(Records from a collection)
#####

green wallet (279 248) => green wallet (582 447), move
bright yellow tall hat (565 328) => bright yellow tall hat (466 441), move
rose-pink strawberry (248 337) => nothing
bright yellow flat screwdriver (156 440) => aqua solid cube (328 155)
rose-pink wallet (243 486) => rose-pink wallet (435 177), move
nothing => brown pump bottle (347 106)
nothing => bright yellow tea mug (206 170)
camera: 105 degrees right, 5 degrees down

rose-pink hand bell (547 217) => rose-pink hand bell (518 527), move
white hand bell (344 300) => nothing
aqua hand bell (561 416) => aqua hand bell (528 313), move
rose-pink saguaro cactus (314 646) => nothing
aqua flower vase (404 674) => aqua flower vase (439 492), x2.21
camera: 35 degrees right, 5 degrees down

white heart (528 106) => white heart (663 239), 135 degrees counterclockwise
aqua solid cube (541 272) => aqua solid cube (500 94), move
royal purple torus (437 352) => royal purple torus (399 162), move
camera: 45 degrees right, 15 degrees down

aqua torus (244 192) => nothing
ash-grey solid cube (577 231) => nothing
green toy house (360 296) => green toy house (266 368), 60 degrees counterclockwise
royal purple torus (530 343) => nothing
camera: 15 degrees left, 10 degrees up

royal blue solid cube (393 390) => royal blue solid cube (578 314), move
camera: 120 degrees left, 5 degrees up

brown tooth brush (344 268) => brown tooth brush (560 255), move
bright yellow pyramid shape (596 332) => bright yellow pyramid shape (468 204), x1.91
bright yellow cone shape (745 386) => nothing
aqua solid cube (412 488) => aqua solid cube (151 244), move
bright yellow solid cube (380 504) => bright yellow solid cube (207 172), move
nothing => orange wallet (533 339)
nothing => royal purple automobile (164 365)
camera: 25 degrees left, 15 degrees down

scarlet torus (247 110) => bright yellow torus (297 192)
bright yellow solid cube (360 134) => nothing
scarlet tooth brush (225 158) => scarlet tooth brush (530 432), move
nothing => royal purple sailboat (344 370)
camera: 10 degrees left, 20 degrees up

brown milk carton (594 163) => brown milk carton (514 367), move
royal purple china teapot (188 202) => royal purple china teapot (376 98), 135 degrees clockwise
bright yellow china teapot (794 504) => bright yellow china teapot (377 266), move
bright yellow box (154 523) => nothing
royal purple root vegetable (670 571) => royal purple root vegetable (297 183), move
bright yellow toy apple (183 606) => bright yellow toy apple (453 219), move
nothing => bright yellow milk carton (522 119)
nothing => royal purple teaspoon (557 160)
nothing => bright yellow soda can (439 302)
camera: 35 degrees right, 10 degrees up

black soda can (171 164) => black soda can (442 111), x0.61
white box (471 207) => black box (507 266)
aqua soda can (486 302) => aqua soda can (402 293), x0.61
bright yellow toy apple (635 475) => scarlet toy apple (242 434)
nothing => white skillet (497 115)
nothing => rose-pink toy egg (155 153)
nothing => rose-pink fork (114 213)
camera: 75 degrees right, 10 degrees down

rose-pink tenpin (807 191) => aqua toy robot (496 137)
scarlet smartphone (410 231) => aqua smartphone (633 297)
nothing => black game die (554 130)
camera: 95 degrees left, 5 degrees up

#####

### [ABOUT THIS EXERCISE]
Word for word, repeat the data from its first line through the line with "nothing => bright yellow tea mug (206 170)", including both of those lines and no others.

### [TASK SOLUTION]
green wallet (279 248) => green wallet (582 447), move
bright yellow tall hat (565 328) => bright yellow tall hat (466 441), move
rose-pink strawberry (248 337) => nothing
bright yellow flat screwdriver (156 440) => aqua solid cube (328 155)
rose-pink wallet (243 486) => rose-pink wallet (435 177), move
nothing => brown pump bottle (347 106)
nothing => bright yellow tea mug (206 170)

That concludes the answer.